------ Input material ------
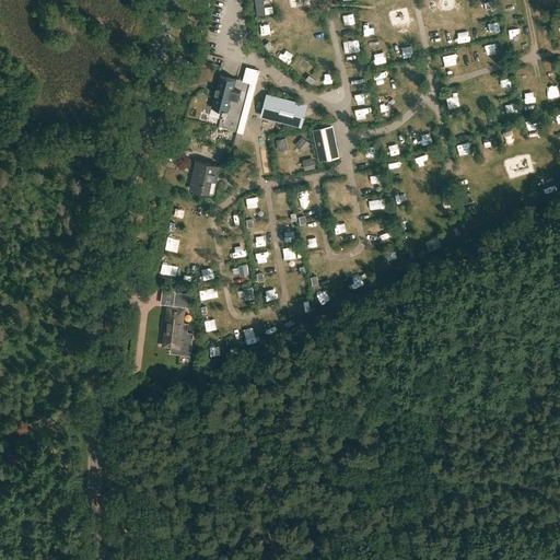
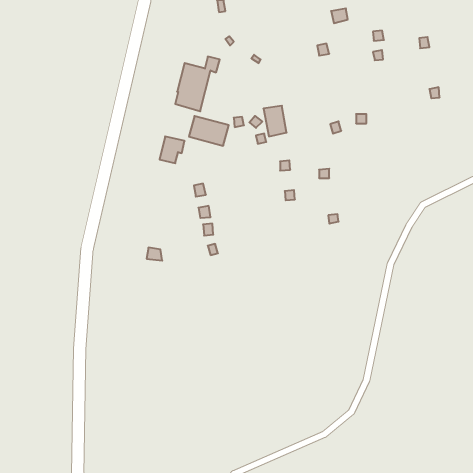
building: [259,94,306,129] -> [189,116,229,146]
building: [162,308,190,355] -> none

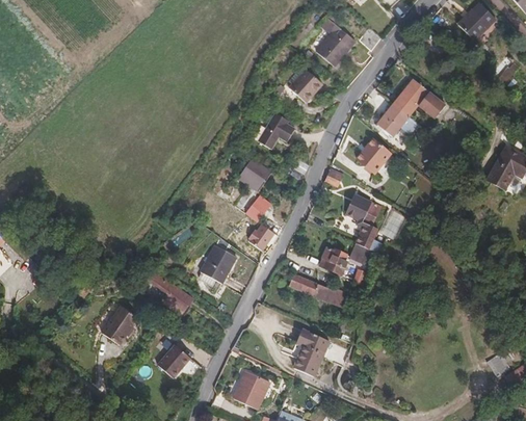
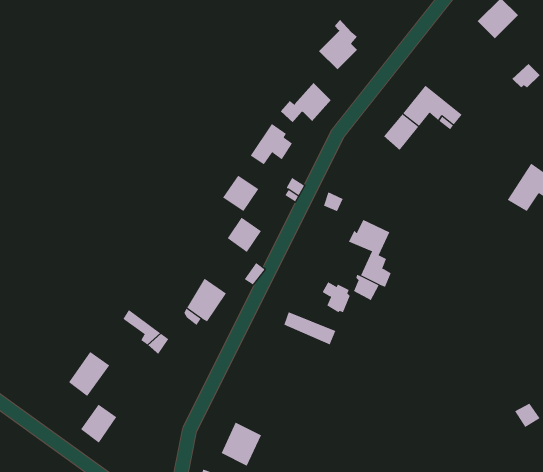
building: [352,137,388,173] -> none
building: [289,330,327,376] -> none
building: [157,345,189,379] -> [80,404,117,443]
------
**What you will do**
Your answer must be the line holding "building: [352,137,388,173] -> none" plus every later line to the end of the records, copied exactly.

**Your solution**
building: [352,137,388,173] -> none
building: [289,330,327,376] -> none
building: [157,345,189,379] -> [80,404,117,443]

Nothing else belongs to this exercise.